(DATA FOR THE TASK Opens)

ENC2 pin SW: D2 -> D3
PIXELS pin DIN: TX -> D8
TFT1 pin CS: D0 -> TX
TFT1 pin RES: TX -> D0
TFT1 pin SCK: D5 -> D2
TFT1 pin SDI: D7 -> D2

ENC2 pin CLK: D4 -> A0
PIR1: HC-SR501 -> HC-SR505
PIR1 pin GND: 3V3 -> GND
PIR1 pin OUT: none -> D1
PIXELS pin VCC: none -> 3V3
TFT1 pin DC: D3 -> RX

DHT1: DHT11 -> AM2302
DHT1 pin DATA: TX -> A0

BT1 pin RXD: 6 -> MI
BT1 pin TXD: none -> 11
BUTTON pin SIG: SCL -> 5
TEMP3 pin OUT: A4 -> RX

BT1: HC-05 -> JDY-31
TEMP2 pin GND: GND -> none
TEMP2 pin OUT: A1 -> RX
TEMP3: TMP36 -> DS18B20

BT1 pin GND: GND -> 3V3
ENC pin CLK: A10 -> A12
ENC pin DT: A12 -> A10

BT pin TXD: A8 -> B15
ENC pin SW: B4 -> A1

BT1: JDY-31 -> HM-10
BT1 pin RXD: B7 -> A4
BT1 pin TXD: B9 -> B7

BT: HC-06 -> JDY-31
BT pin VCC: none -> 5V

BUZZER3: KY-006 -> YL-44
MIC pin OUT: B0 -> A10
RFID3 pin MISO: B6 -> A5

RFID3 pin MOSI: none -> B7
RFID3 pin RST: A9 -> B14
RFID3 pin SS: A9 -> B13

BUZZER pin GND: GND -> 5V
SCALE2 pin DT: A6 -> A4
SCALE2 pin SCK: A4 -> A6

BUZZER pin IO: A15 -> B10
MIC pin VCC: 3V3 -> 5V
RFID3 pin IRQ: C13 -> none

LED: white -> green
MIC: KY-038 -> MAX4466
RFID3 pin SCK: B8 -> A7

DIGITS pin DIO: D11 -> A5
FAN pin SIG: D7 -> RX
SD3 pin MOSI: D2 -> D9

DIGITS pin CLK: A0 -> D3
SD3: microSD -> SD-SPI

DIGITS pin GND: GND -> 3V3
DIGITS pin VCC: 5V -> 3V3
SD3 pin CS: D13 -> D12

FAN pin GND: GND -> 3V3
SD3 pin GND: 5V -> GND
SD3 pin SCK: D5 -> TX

(DATA FOR THE TASK Closes)

* _PROMPT_
Which lines of the data include the word "none"? Copy each one.

* _RESULT OF THE EXERCISE_
PIR1 pin OUT: none -> D1
PIXELS pin VCC: none -> 3V3
BT1 pin TXD: none -> 11
TEMP2 pin GND: GND -> none
BT pin VCC: none -> 5V
RFID3 pin MOSI: none -> B7
RFID3 pin IRQ: C13 -> none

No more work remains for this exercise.